** Work to be completed **
Where does the string "diode" occur in the records below? Copy every line that holds it.

=== Exercise materials ===

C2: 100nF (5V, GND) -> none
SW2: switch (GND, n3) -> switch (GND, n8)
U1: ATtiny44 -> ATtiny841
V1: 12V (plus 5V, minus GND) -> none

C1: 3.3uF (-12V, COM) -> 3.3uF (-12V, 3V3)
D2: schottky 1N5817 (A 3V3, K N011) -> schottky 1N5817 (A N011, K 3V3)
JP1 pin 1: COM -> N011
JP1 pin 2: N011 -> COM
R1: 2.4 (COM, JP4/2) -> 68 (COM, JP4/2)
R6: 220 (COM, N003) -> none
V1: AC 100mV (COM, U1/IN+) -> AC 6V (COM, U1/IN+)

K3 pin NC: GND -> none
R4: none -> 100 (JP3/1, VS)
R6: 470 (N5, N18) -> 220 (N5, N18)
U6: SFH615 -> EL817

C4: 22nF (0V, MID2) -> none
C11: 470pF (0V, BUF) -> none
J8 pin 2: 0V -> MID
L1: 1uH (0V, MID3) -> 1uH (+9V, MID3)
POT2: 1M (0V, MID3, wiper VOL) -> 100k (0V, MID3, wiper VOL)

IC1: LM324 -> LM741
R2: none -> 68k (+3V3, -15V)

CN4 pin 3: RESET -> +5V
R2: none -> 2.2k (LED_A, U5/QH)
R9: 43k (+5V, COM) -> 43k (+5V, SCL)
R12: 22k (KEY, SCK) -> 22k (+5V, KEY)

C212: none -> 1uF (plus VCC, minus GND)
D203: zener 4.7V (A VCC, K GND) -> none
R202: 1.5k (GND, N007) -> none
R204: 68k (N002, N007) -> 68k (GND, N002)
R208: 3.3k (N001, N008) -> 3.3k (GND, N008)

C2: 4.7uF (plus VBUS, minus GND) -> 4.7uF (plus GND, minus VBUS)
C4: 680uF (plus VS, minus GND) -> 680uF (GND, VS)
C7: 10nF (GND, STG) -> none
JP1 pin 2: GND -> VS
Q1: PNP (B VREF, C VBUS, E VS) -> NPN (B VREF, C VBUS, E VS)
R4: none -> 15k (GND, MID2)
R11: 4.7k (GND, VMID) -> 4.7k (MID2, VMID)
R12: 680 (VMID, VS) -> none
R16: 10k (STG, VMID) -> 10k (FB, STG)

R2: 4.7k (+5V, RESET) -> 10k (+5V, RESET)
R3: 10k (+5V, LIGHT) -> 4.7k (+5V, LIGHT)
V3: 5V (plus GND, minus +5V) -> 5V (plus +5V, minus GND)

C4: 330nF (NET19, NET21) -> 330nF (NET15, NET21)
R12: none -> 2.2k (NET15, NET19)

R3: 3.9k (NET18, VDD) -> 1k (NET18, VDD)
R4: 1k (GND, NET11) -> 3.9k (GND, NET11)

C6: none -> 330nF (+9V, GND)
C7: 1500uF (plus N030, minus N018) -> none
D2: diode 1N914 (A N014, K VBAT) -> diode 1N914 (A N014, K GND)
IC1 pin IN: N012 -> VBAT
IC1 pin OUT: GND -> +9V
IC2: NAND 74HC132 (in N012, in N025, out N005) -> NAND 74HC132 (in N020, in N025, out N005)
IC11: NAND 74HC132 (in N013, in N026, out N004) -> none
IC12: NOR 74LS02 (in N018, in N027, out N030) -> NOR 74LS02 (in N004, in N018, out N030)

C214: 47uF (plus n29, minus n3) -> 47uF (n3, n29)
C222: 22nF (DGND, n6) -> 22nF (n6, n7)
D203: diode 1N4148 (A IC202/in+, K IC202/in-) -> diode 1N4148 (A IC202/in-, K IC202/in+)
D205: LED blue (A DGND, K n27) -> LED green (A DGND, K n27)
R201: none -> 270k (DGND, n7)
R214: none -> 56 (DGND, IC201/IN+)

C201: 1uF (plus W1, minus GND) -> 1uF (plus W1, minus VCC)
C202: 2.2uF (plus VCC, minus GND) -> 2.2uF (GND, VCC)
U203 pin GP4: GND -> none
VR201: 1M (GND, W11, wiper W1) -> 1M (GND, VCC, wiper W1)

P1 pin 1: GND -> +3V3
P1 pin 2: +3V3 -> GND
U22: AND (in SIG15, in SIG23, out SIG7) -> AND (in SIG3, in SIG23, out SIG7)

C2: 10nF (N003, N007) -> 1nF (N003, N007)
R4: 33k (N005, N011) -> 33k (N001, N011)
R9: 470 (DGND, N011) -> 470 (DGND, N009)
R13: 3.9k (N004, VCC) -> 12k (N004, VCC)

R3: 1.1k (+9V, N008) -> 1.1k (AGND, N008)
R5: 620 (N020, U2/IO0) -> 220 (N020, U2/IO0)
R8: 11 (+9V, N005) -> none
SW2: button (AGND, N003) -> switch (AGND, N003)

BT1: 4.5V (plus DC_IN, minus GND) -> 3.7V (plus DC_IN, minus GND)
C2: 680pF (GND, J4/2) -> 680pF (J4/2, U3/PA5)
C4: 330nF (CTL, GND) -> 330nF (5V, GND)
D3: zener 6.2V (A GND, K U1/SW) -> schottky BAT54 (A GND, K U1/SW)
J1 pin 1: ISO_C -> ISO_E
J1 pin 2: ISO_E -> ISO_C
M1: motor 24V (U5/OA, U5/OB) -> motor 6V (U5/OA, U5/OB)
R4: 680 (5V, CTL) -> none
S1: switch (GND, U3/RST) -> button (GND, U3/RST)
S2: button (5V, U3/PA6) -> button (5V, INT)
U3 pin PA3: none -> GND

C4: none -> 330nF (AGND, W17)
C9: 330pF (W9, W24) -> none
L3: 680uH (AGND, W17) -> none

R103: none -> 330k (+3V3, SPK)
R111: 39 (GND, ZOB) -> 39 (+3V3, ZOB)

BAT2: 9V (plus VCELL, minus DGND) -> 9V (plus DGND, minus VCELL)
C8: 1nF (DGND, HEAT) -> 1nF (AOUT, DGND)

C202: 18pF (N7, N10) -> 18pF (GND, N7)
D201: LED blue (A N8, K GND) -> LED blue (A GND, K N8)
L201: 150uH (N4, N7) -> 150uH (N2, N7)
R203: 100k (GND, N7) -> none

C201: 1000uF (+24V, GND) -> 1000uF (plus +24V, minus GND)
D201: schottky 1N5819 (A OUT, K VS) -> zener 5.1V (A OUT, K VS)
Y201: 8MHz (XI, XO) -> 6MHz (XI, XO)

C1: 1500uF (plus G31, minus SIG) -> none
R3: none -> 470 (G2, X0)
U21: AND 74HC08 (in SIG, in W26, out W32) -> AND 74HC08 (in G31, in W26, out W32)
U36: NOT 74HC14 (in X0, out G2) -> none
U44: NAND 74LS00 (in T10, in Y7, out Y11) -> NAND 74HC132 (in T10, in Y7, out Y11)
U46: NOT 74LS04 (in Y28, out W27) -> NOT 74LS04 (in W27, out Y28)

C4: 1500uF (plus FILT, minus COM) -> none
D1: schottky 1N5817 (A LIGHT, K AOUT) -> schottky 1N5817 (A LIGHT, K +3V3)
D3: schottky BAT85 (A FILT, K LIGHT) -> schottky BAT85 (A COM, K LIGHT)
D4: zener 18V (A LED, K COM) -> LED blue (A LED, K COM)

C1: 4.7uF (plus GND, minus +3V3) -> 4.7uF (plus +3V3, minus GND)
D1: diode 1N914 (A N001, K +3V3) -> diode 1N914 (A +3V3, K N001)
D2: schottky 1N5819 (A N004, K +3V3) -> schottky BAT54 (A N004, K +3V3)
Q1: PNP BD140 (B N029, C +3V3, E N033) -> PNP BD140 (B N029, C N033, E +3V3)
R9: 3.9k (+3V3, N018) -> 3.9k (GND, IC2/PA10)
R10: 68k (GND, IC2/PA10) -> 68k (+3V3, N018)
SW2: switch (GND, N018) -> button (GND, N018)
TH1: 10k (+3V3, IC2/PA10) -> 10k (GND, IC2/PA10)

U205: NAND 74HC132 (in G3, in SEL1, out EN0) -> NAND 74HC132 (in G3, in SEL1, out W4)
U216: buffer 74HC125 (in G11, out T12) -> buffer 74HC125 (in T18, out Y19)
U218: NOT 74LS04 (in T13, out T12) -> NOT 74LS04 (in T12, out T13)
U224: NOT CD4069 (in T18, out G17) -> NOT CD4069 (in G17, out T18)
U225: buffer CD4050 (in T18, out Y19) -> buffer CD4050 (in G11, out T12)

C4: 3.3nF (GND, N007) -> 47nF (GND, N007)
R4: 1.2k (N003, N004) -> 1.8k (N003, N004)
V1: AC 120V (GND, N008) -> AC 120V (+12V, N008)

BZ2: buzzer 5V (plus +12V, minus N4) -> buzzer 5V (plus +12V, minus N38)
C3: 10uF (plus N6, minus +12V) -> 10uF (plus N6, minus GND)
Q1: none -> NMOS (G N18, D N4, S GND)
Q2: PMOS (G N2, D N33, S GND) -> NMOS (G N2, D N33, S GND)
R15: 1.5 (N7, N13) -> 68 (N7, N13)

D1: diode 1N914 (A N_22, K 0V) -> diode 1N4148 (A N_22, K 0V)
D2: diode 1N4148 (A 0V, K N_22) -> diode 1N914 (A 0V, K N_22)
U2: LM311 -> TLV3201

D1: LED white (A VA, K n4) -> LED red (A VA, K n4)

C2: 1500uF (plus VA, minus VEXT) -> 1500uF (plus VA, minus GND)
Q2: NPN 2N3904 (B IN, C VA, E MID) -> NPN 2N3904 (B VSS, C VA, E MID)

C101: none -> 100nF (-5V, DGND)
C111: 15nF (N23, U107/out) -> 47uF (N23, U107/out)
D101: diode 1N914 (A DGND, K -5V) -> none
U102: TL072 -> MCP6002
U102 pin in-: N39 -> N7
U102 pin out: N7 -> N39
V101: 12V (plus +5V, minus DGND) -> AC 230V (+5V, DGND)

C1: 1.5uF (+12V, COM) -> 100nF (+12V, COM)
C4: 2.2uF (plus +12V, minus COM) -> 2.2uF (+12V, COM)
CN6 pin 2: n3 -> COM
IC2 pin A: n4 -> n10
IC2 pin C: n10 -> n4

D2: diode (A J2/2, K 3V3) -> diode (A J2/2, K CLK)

===

** Expected output **
D2: diode 1N914 (A N014, K VBAT) -> diode 1N914 (A N014, K GND)
D203: diode 1N4148 (A IC202/in+, K IC202/in-) -> diode 1N4148 (A IC202/in-, K IC202/in+)
D1: diode 1N914 (A N001, K +3V3) -> diode 1N914 (A +3V3, K N001)
D1: diode 1N914 (A N_22, K 0V) -> diode 1N4148 (A N_22, K 0V)
D2: diode 1N4148 (A 0V, K N_22) -> diode 1N914 (A 0V, K N_22)
D101: diode 1N914 (A DGND, K -5V) -> none
D2: diode (A J2/2, K 3V3) -> diode (A J2/2, K CLK)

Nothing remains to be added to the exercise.